** What is required **
Give every entry again, unchanged, and leave its images out.

Start of Information supplied

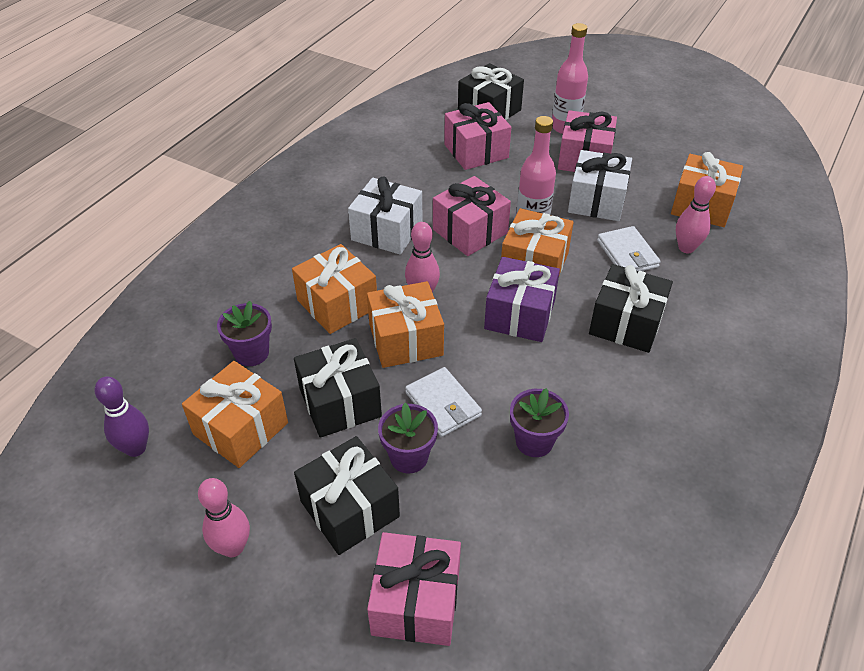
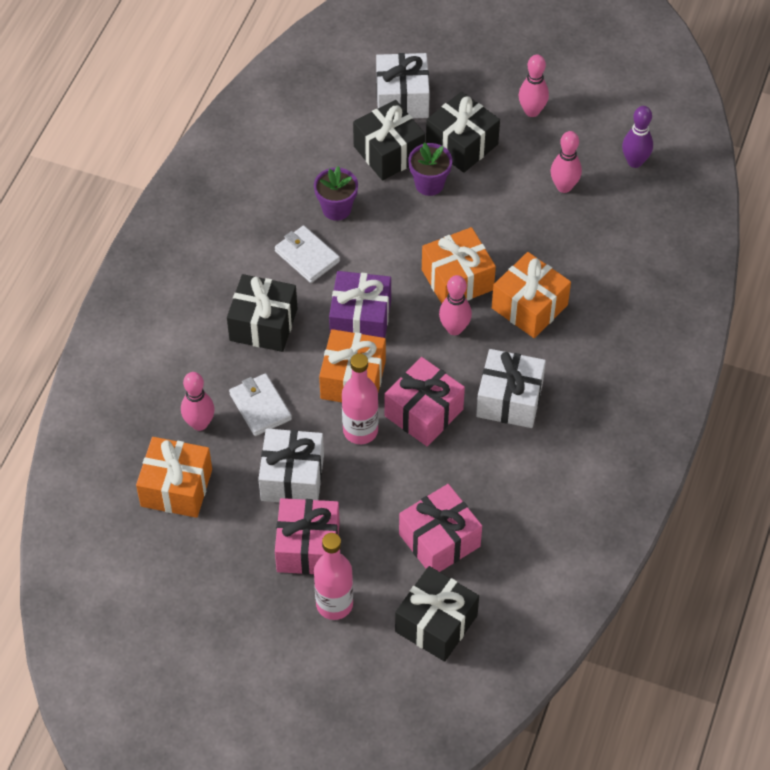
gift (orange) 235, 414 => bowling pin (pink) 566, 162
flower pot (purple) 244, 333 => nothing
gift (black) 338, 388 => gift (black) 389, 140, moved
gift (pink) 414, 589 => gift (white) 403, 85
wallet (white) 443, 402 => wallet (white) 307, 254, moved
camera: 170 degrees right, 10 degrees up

End of Information supplied

** Task output **
gift (orange) 235, 414 => bowling pin (pink) 566, 162
flower pot (purple) 244, 333 => nothing
gift (black) 338, 388 => gift (black) 389, 140, moved
gift (pink) 414, 589 => gift (white) 403, 85
wallet (white) 443, 402 => wallet (white) 307, 254, moved
camera: 170 degrees right, 10 degrees up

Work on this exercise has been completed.